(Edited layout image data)
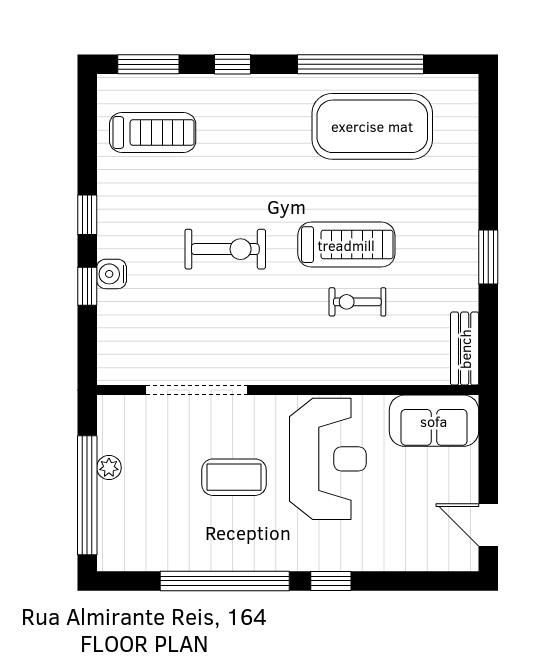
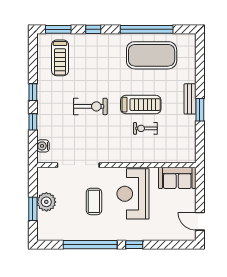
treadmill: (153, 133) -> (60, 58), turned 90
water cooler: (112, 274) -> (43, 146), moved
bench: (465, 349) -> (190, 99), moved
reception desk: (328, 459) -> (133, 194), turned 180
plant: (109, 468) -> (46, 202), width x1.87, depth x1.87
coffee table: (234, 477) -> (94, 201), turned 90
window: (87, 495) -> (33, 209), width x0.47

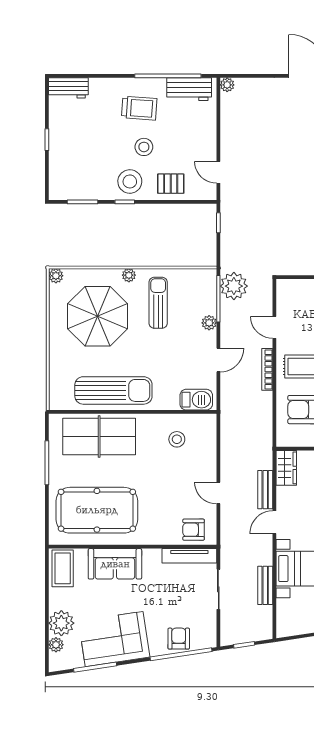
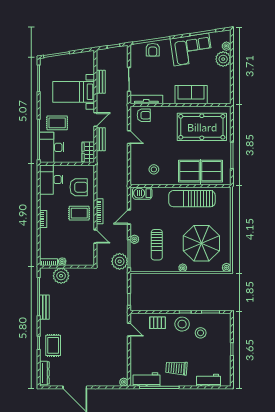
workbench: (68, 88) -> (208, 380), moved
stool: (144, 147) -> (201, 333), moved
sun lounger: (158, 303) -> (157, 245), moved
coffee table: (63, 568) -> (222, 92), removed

● **WHAT THE TASK REQUIRES**
In the records above, find every line with the word "width" and copy it.

● **RESULT BELOW**
plant: (109, 468) -> (46, 202), width x1.87, depth x1.87
window: (87, 495) -> (33, 209), width x0.47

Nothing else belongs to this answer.